DATA PROVIDED
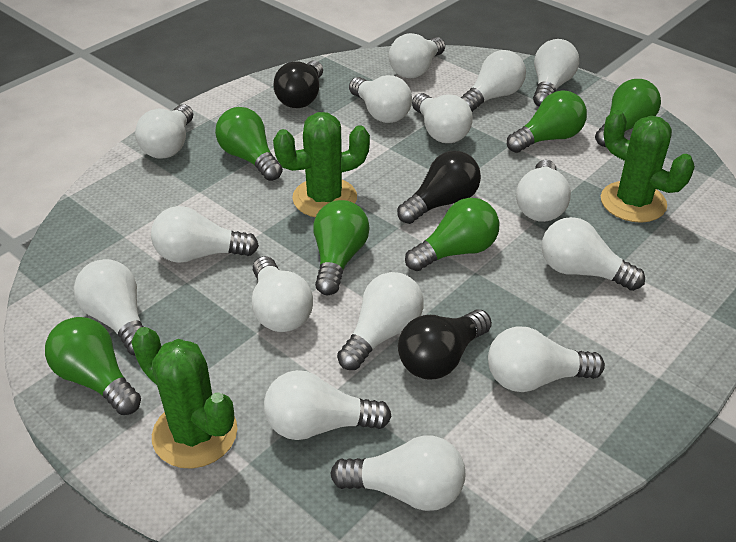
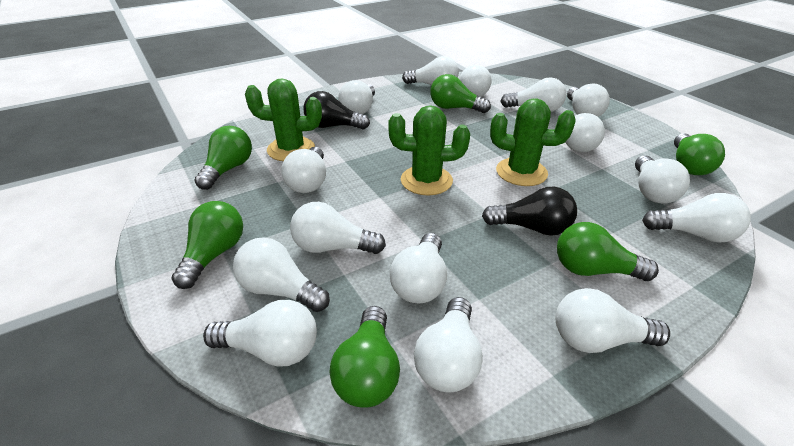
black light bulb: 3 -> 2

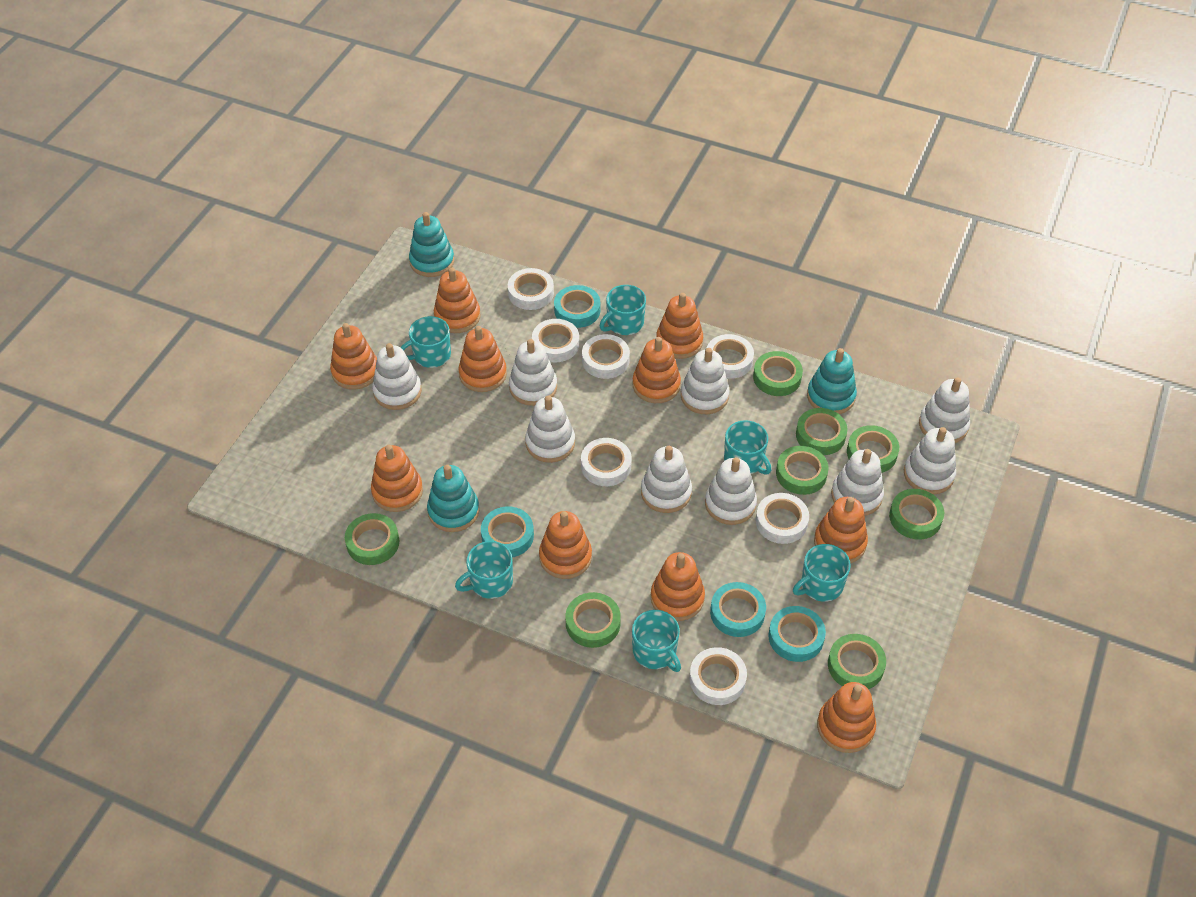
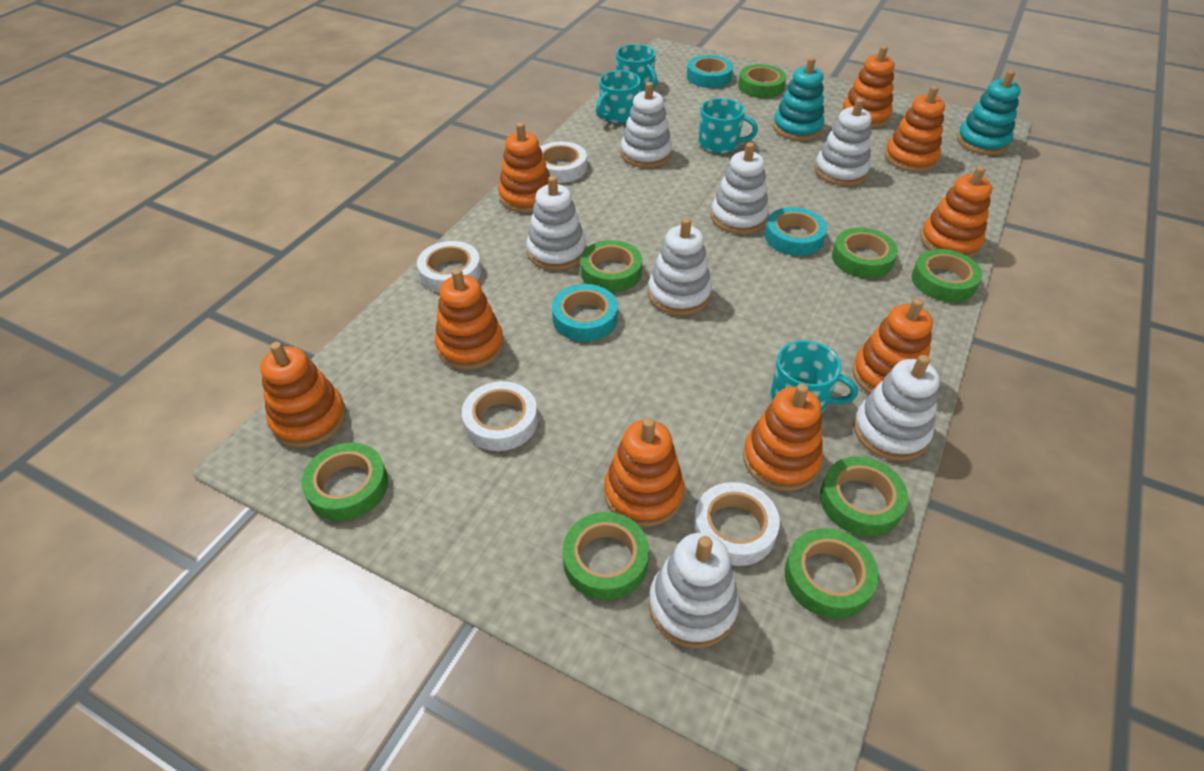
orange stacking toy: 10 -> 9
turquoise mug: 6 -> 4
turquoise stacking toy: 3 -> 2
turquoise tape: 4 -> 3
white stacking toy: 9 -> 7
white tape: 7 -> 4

--

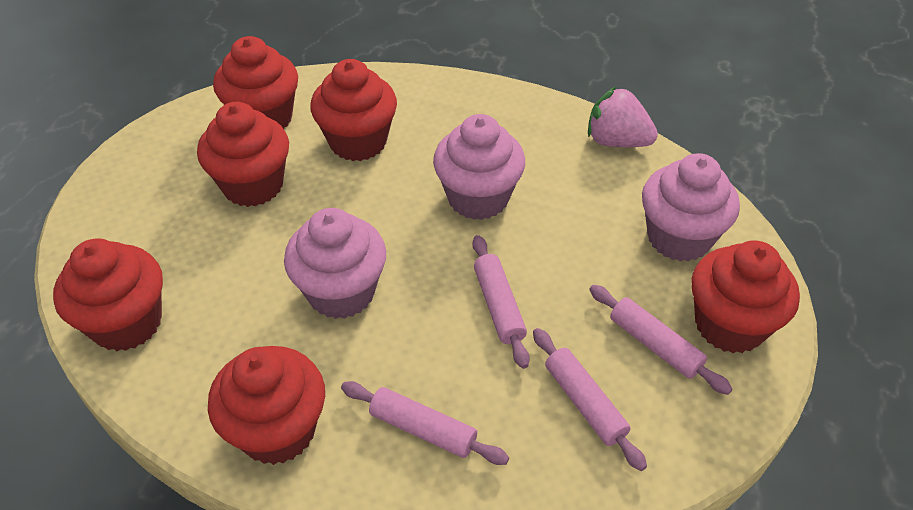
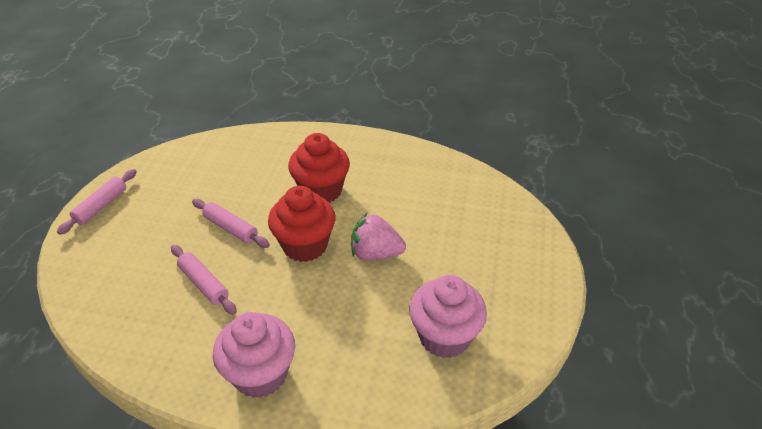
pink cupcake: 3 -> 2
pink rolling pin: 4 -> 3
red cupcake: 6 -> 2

* * *

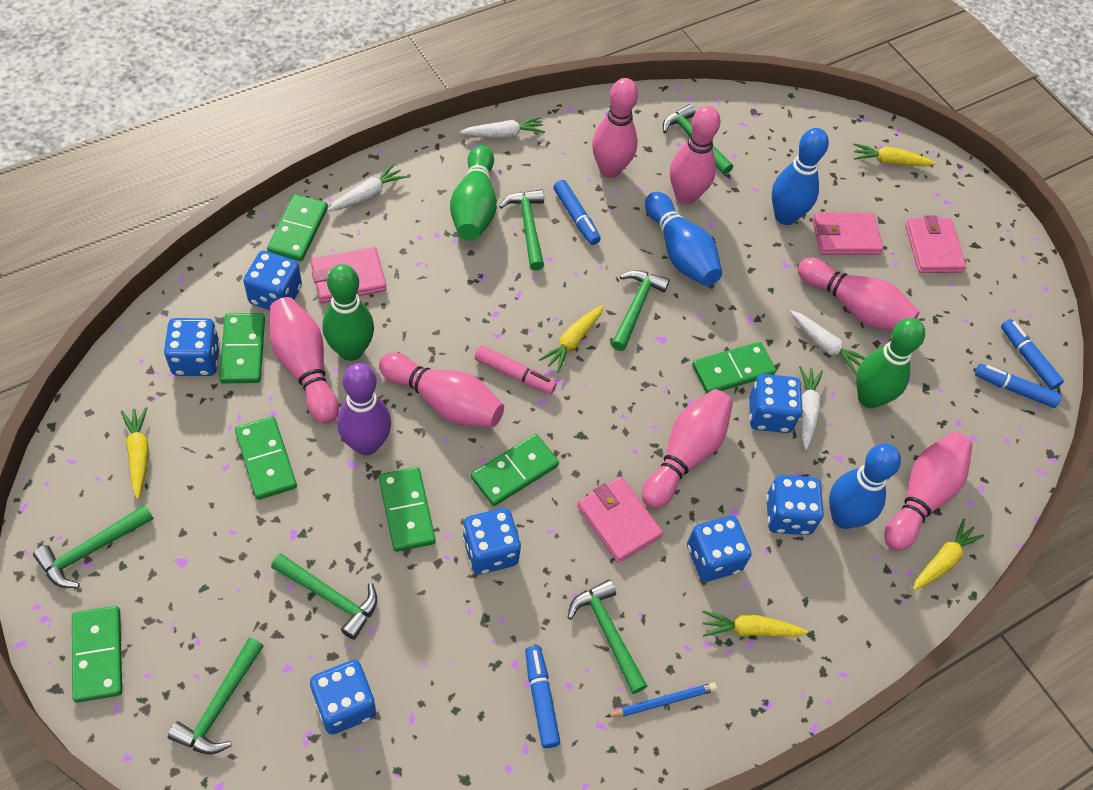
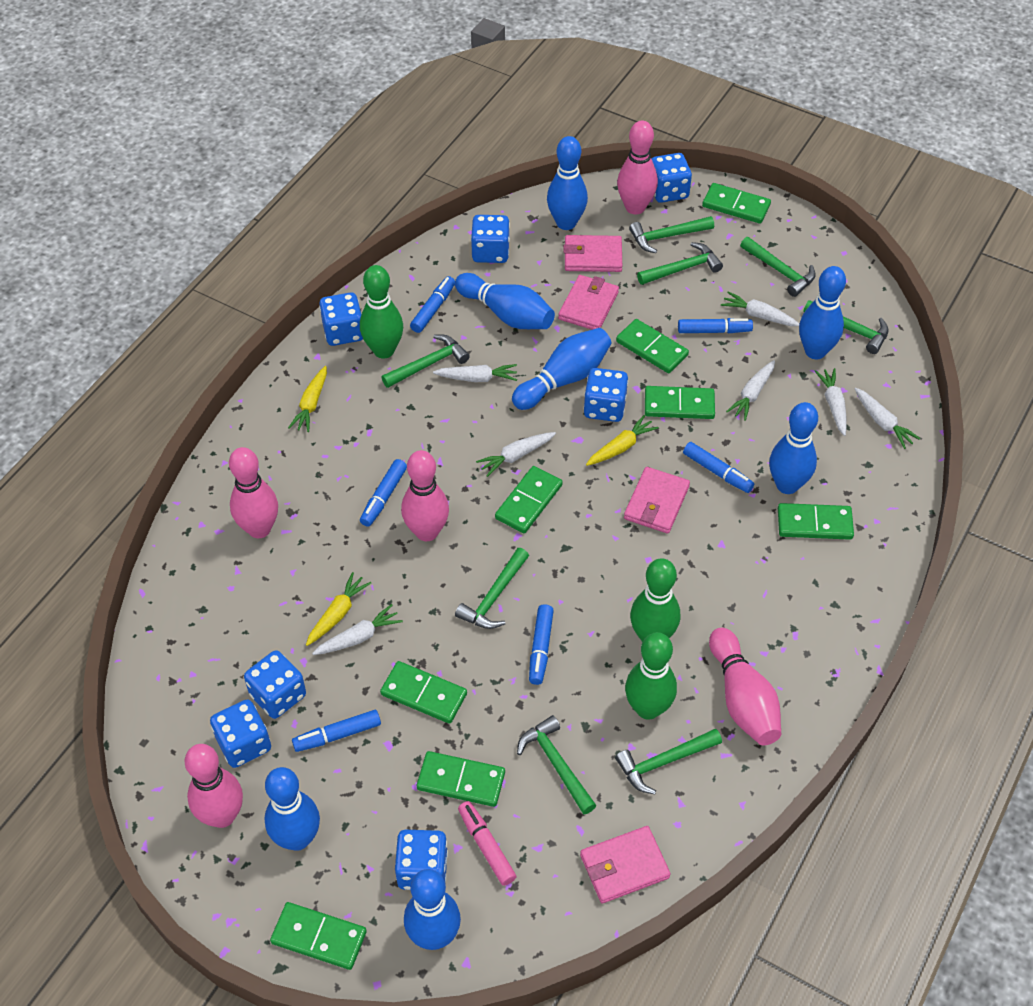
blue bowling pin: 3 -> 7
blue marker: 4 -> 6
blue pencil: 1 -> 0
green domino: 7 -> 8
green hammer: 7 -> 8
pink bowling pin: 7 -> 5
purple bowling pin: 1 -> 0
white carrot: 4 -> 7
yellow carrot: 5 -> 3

WHAT YOU WILL DO
Of the entries listed above, reproduce only the lines starting at the line containing "turquoise mug: 6 -> 4" and ending at the line containing "white tape: 7 -> 4". Include both, exactly as they stand.

TASK OUTPUT
turquoise mug: 6 -> 4
turquoise stacking toy: 3 -> 2
turquoise tape: 4 -> 3
white stacking toy: 9 -> 7
white tape: 7 -> 4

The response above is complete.